** Supplied material follows **

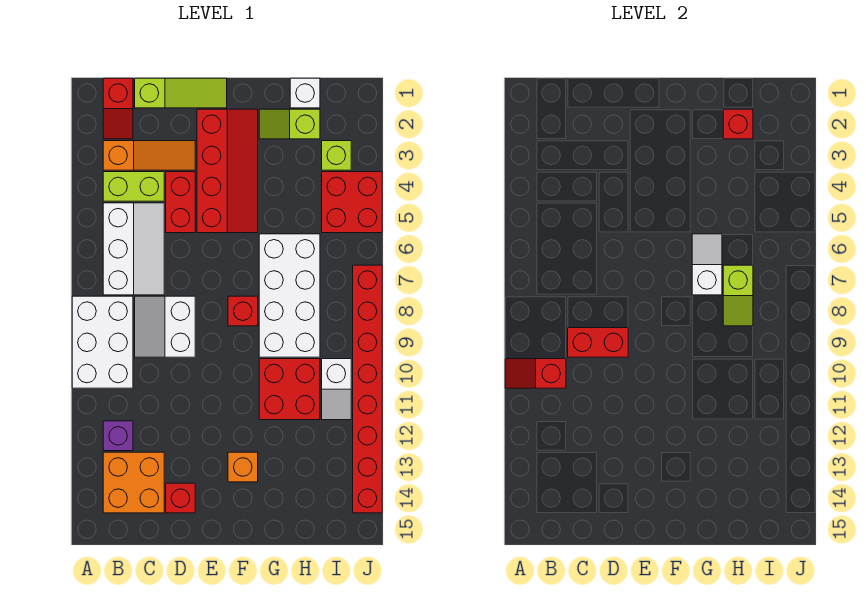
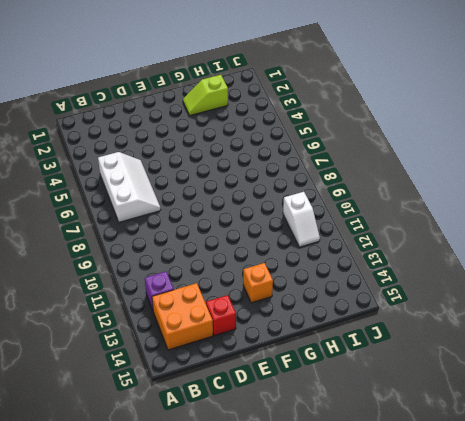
none -> white 2x3 brick [72,296,133,388]
none -> red 1x2 slope [103,78,133,139]
none -> orange 1x3 slope [103,141,195,170]

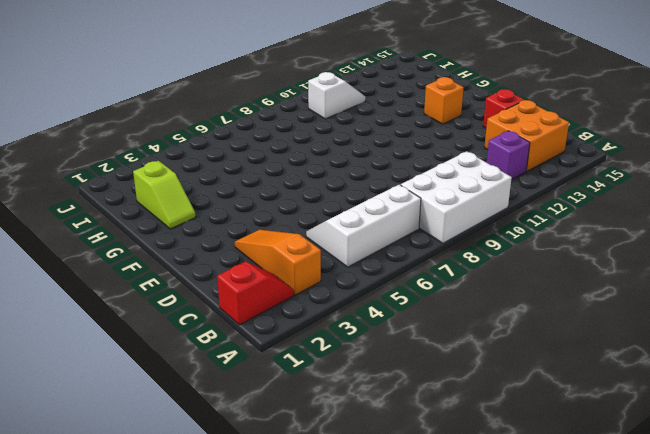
none -> lime 1x2 brick [103,172,164,201]
none -> lime 1x3 slope [135,78,227,108]
none -> white 2x2 slope [135,296,195,357]

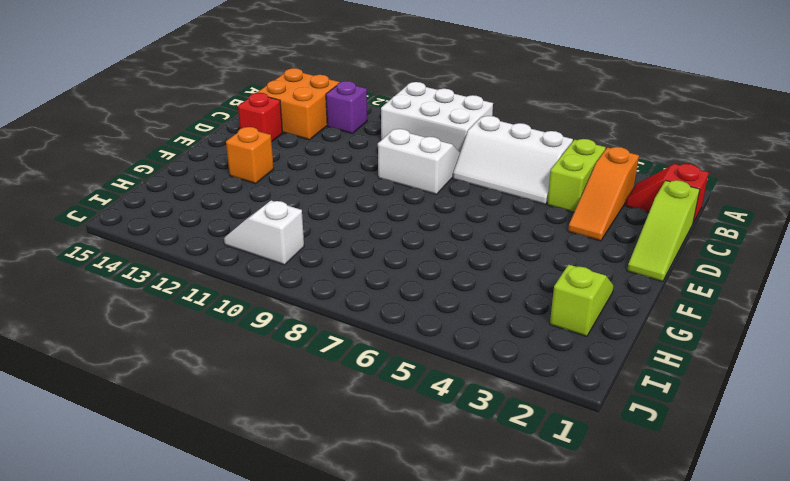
none -> red 1x2 brick [166,172,195,233]
none -> red 2x4 slope [197,109,258,233]
none -> red 1x1 brick [228,296,258,326]

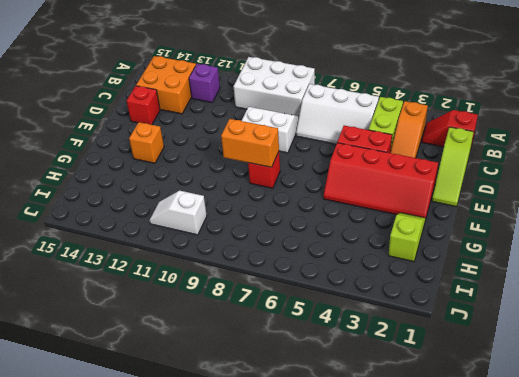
orange 1x2 brick [221,119,279,167] -> none
none -> white 2x4 brick [259,234,320,357]
none -> red 2x2 brick [259,359,320,420]
none -> white 1x1 brick [290,78,320,108]

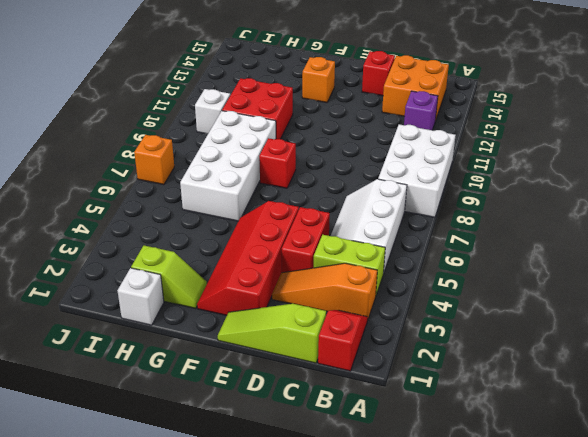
orange 1x1 brick [134,135,174,185] -> red 1x8 brick [353,265,382,513]
none -> white 2x2 slope [135,296,195,357]
none -> lime 1x1 brick [322,141,351,170]
none -> red 2x2 brick [322,172,382,233]

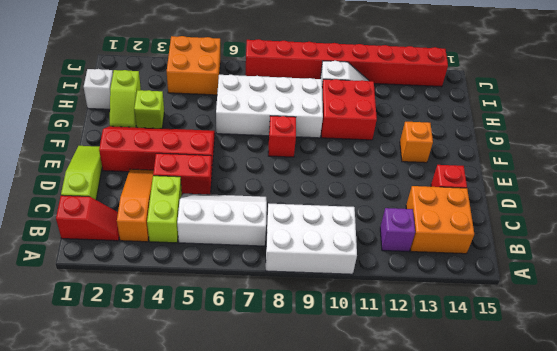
lime 1x1 brick [134,90,164,128] -> lime 1x1 brick moved to [322,141,351,170]
orange 2x2 brick [167,36,220,95] -> red 2x2 brick [322,172,382,233]
none -> white 2x2 slope [135,296,195,357]
none -> red 1x2 slope [505,359,566,388]
none -> red 1x2 brick [568,328,628,357]

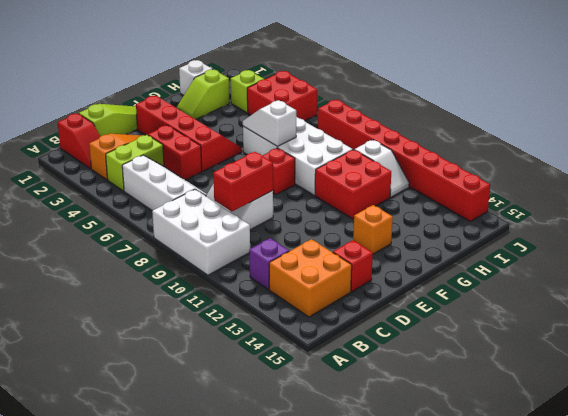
none -> red 1x2 slope [505,359,566,388]
none -> red 1x1 brick [723,109,753,139]
none -> lime 1x2 slope [723,265,753,326]

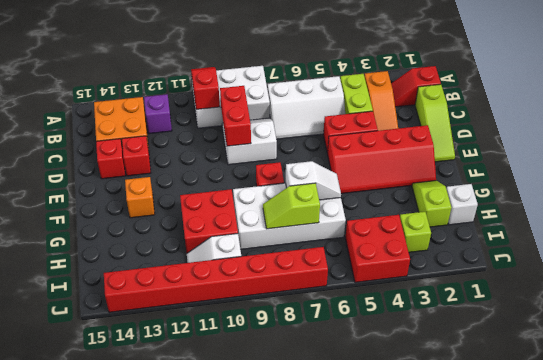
red 1x1 brick [122,136,151,176] -> red 1x1 brick moved to [723,109,753,139]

** End of Supplied material **

** What to do **
What are the lines from the one containing "none -> red 1x2 brick [568,328,628,357]" through the end of the records? Write them out exactly, leaving out the pictures.

** Written reply **
none -> red 1x2 brick [568,328,628,357]

none -> red 1x2 slope [505,359,566,388]
none -> red 1x1 brick [723,109,753,139]
none -> lime 1x2 slope [723,265,753,326]

red 1x1 brick [122,136,151,176] -> red 1x1 brick moved to [723,109,753,139]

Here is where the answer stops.